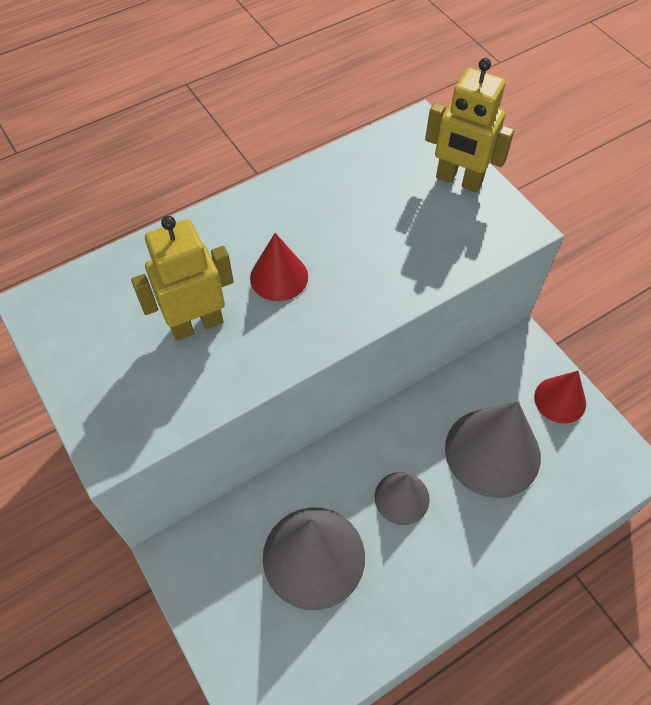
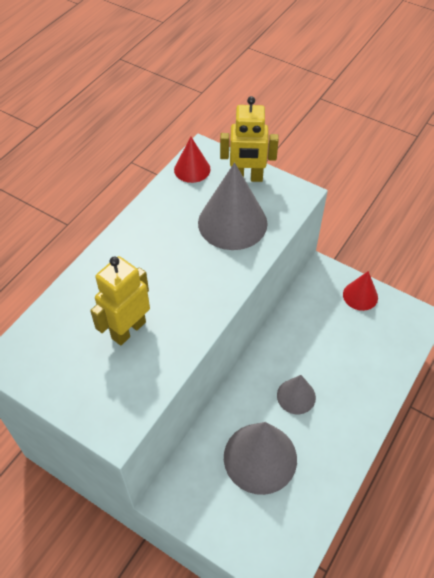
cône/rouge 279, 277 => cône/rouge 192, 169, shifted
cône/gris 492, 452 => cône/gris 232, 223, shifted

################

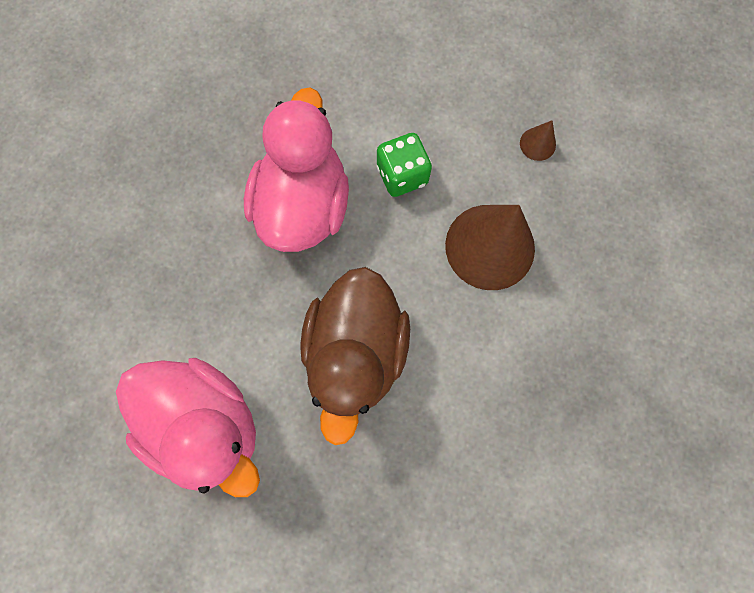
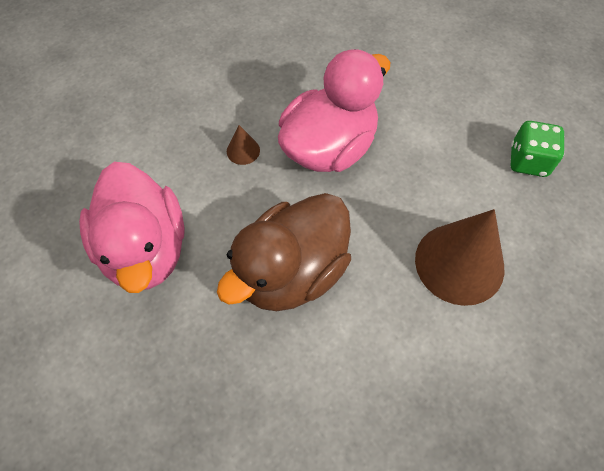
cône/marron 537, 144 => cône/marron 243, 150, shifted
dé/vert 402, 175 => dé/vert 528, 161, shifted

################

* TASK TO COMPLETE *
Repeat, word for word, the lines above between the line holding "cône/marron 537, 144" and the line holding "dé/vert 402, 175 => dé/vert 528, 161, shifted", inclusive; omit everything else.

* ANSWER TO THIS PROBLEM *
cône/marron 537, 144 => cône/marron 243, 150, shifted
dé/vert 402, 175 => dé/vert 528, 161, shifted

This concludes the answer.